:: Your assignment ::
Nothing in the data may be omitted; output it all verbatim.
• • • •
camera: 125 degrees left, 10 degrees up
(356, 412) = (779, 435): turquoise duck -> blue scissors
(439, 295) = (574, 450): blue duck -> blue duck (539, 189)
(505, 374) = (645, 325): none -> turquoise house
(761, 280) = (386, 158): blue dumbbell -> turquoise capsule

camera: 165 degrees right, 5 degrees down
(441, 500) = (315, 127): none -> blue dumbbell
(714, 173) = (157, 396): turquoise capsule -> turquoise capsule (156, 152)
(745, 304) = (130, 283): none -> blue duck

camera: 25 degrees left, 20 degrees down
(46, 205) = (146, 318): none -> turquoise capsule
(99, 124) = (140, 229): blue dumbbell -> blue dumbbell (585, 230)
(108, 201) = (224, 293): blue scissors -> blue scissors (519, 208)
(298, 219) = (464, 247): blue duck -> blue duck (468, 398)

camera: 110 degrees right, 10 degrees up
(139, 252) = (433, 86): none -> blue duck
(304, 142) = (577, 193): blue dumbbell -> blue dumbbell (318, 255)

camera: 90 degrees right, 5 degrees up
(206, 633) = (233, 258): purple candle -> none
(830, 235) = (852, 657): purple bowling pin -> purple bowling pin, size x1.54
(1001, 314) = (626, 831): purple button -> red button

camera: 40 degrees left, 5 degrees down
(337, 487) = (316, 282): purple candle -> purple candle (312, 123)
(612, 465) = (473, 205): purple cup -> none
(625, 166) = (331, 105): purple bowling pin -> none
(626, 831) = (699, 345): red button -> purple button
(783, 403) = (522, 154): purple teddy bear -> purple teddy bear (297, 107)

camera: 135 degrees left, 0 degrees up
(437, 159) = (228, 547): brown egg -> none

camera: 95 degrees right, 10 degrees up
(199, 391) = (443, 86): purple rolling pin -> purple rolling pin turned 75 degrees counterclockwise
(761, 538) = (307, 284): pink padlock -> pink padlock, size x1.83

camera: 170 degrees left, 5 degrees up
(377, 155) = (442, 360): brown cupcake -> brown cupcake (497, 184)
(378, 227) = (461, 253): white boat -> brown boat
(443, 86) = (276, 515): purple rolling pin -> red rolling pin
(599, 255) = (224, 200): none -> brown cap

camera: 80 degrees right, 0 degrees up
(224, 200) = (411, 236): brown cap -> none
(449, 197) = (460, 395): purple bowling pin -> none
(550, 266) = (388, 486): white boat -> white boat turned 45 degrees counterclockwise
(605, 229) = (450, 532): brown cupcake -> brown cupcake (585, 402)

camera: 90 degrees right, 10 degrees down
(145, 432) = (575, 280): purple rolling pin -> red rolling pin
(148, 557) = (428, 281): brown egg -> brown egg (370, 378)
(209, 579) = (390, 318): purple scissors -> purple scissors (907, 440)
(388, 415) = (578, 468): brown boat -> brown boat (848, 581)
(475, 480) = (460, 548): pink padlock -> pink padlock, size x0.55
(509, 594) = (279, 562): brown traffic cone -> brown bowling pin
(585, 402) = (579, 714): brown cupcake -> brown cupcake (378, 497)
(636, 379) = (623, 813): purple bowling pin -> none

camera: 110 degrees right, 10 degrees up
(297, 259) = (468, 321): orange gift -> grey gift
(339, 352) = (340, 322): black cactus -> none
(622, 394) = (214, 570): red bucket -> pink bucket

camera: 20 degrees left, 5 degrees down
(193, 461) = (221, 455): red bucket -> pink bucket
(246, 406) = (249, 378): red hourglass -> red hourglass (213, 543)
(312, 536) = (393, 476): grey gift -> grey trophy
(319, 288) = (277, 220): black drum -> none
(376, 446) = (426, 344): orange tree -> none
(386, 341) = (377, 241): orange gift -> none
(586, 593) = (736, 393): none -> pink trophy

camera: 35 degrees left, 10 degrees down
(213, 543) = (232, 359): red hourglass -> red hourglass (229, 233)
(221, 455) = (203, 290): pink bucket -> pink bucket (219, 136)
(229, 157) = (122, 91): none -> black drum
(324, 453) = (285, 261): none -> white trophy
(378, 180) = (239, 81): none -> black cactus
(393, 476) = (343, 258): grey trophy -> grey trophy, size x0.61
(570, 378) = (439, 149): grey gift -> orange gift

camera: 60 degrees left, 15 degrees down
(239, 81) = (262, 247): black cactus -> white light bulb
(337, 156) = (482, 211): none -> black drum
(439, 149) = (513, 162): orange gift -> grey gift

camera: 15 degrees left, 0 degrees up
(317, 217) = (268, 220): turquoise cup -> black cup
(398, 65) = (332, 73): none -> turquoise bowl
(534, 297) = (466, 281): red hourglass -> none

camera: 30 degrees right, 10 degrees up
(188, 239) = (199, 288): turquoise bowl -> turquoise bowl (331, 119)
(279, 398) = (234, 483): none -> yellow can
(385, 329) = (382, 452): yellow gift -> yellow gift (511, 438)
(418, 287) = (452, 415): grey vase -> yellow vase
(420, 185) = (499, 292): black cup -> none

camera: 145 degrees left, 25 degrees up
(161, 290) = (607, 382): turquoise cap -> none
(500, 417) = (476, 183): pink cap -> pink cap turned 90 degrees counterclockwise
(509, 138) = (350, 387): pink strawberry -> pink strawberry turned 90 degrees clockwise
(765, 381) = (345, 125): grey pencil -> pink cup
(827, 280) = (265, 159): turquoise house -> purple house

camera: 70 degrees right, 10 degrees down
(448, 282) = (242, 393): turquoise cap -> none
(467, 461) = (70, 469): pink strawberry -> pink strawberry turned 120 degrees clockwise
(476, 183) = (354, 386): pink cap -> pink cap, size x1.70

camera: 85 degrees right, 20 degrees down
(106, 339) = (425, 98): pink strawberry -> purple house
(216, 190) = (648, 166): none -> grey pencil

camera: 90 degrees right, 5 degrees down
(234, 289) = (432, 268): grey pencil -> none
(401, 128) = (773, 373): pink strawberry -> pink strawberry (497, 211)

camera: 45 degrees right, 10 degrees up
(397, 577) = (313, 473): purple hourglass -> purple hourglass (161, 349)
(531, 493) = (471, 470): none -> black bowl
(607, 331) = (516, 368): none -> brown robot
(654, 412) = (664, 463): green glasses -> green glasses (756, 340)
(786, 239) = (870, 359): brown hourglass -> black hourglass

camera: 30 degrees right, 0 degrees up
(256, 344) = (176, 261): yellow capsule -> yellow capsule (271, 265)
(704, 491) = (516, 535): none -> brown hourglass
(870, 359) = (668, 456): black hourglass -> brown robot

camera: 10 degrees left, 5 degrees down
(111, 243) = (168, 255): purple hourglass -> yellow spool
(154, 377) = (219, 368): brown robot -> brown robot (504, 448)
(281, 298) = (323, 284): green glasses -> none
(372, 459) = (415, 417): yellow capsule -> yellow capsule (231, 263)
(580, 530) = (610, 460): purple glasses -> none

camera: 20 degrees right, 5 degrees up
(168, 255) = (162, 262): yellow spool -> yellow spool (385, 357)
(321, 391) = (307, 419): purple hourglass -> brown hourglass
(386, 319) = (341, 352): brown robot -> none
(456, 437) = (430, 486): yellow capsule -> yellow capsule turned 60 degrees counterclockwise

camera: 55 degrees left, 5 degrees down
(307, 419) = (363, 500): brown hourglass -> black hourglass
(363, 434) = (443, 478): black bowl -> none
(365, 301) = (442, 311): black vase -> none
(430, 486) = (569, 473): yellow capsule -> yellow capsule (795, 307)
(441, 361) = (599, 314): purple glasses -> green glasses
• • • •
:: Task solution ::
camera: 125 degrees left, 10 degrees up
(356, 412) = (779, 435): turquoise duck -> blue scissors
(439, 295) = (574, 450): blue duck -> blue duck (539, 189)
(505, 374) = (645, 325): none -> turquoise house
(761, 280) = (386, 158): blue dumbbell -> turquoise capsule

camera: 165 degrees right, 5 degrees down
(441, 500) = (315, 127): none -> blue dumbbell
(714, 173) = (157, 396): turquoise capsule -> turquoise capsule (156, 152)
(745, 304) = (130, 283): none -> blue duck

camera: 25 degrees left, 20 degrees down
(46, 205) = (146, 318): none -> turquoise capsule
(99, 124) = (140, 229): blue dumbbell -> blue dumbbell (585, 230)
(108, 201) = (224, 293): blue scissors -> blue scissors (519, 208)
(298, 219) = (464, 247): blue duck -> blue duck (468, 398)

camera: 110 degrees right, 10 degrees up
(139, 252) = (433, 86): none -> blue duck
(304, 142) = (577, 193): blue dumbbell -> blue dumbbell (318, 255)

camera: 90 degrees right, 5 degrees up
(206, 633) = (233, 258): purple candle -> none
(830, 235) = (852, 657): purple bowling pin -> purple bowling pin, size x1.54
(1001, 314) = (626, 831): purple button -> red button

camera: 40 degrees left, 5 degrees down
(337, 487) = (316, 282): purple candle -> purple candle (312, 123)
(612, 465) = (473, 205): purple cup -> none
(625, 166) = (331, 105): purple bowling pin -> none
(626, 831) = (699, 345): red button -> purple button
(783, 403) = (522, 154): purple teddy bear -> purple teddy bear (297, 107)

camera: 135 degrees left, 0 degrees up
(437, 159) = (228, 547): brown egg -> none

camera: 95 degrees right, 10 degrees up
(199, 391) = (443, 86): purple rolling pin -> purple rolling pin turned 75 degrees counterclockwise
(761, 538) = (307, 284): pink padlock -> pink padlock, size x1.83

camera: 170 degrees left, 5 degrees up
(377, 155) = (442, 360): brown cupcake -> brown cupcake (497, 184)
(378, 227) = (461, 253): white boat -> brown boat
(443, 86) = (276, 515): purple rolling pin -> red rolling pin
(599, 255) = (224, 200): none -> brown cap

camera: 80 degrees right, 0 degrees up
(224, 200) = (411, 236): brown cap -> none
(449, 197) = (460, 395): purple bowling pin -> none
(550, 266) = (388, 486): white boat -> white boat turned 45 degrees counterclockwise
(605, 229) = (450, 532): brown cupcake -> brown cupcake (585, 402)

camera: 90 degrees right, 10 degrees down
(145, 432) = (575, 280): purple rolling pin -> red rolling pin
(148, 557) = (428, 281): brown egg -> brown egg (370, 378)
(209, 579) = (390, 318): purple scissors -> purple scissors (907, 440)
(388, 415) = (578, 468): brown boat -> brown boat (848, 581)
(475, 480) = (460, 548): pink padlock -> pink padlock, size x0.55
(509, 594) = (279, 562): brown traffic cone -> brown bowling pin
(585, 402) = (579, 714): brown cupcake -> brown cupcake (378, 497)
(636, 379) = (623, 813): purple bowling pin -> none

camera: 110 degrees right, 10 degrees up
(297, 259) = (468, 321): orange gift -> grey gift
(339, 352) = (340, 322): black cactus -> none
(622, 394) = (214, 570): red bucket -> pink bucket

camera: 20 degrees left, 5 degrees down
(193, 461) = (221, 455): red bucket -> pink bucket
(246, 406) = (249, 378): red hourglass -> red hourglass (213, 543)
(312, 536) = (393, 476): grey gift -> grey trophy
(319, 288) = (277, 220): black drum -> none
(376, 446) = (426, 344): orange tree -> none
(386, 341) = (377, 241): orange gift -> none
(586, 593) = (736, 393): none -> pink trophy

camera: 35 degrees left, 10 degrees down
(213, 543) = (232, 359): red hourglass -> red hourglass (229, 233)
(221, 455) = (203, 290): pink bucket -> pink bucket (219, 136)
(229, 157) = (122, 91): none -> black drum
(324, 453) = (285, 261): none -> white trophy
(378, 180) = (239, 81): none -> black cactus
(393, 476) = (343, 258): grey trophy -> grey trophy, size x0.61
(570, 378) = (439, 149): grey gift -> orange gift

camera: 60 degrees left, 15 degrees down
(239, 81) = (262, 247): black cactus -> white light bulb
(337, 156) = (482, 211): none -> black drum
(439, 149) = (513, 162): orange gift -> grey gift

camera: 15 degrees left, 0 degrees up
(317, 217) = (268, 220): turquoise cup -> black cup
(398, 65) = (332, 73): none -> turquoise bowl
(534, 297) = (466, 281): red hourglass -> none

camera: 30 degrees right, 10 degrees up
(188, 239) = (199, 288): turquoise bowl -> turquoise bowl (331, 119)
(279, 398) = (234, 483): none -> yellow can
(385, 329) = (382, 452): yellow gift -> yellow gift (511, 438)
(418, 287) = (452, 415): grey vase -> yellow vase
(420, 185) = (499, 292): black cup -> none

camera: 145 degrees left, 25 degrees up
(161, 290) = (607, 382): turquoise cap -> none
(500, 417) = (476, 183): pink cap -> pink cap turned 90 degrees counterclockwise
(509, 138) = (350, 387): pink strawberry -> pink strawberry turned 90 degrees clockwise
(765, 381) = (345, 125): grey pencil -> pink cup
(827, 280) = (265, 159): turquoise house -> purple house

camera: 70 degrees right, 10 degrees down
(448, 282) = (242, 393): turquoise cap -> none
(467, 461) = (70, 469): pink strawberry -> pink strawberry turned 120 degrees clockwise
(476, 183) = (354, 386): pink cap -> pink cap, size x1.70

camera: 85 degrees right, 20 degrees down
(106, 339) = (425, 98): pink strawberry -> purple house
(216, 190) = (648, 166): none -> grey pencil

camera: 90 degrees right, 5 degrees down
(234, 289) = (432, 268): grey pencil -> none
(401, 128) = (773, 373): pink strawberry -> pink strawberry (497, 211)

camera: 45 degrees right, 10 degrees up
(397, 577) = (313, 473): purple hourglass -> purple hourglass (161, 349)
(531, 493) = (471, 470): none -> black bowl
(607, 331) = (516, 368): none -> brown robot
(654, 412) = (664, 463): green glasses -> green glasses (756, 340)
(786, 239) = (870, 359): brown hourglass -> black hourglass

camera: 30 degrees right, 0 degrees up
(256, 344) = (176, 261): yellow capsule -> yellow capsule (271, 265)
(704, 491) = (516, 535): none -> brown hourglass
(870, 359) = (668, 456): black hourglass -> brown robot

camera: 10 degrees left, 5 degrees down
(111, 243) = (168, 255): purple hourglass -> yellow spool
(154, 377) = (219, 368): brown robot -> brown robot (504, 448)
(281, 298) = (323, 284): green glasses -> none
(372, 459) = (415, 417): yellow capsule -> yellow capsule (231, 263)
(580, 530) = (610, 460): purple glasses -> none

camera: 20 degrees right, 5 degrees up
(168, 255) = (162, 262): yellow spool -> yellow spool (385, 357)
(321, 391) = (307, 419): purple hourglass -> brown hourglass
(386, 319) = (341, 352): brown robot -> none
(456, 437) = (430, 486): yellow capsule -> yellow capsule turned 60 degrees counterclockwise

camera: 55 degrees left, 5 degrees down
(307, 419) = (363, 500): brown hourglass -> black hourglass
(363, 434) = (443, 478): black bowl -> none
(365, 301) = (442, 311): black vase -> none
(430, 486) = (569, 473): yellow capsule -> yellow capsule (795, 307)
(441, 361) = (599, 314): purple glasses -> green glasses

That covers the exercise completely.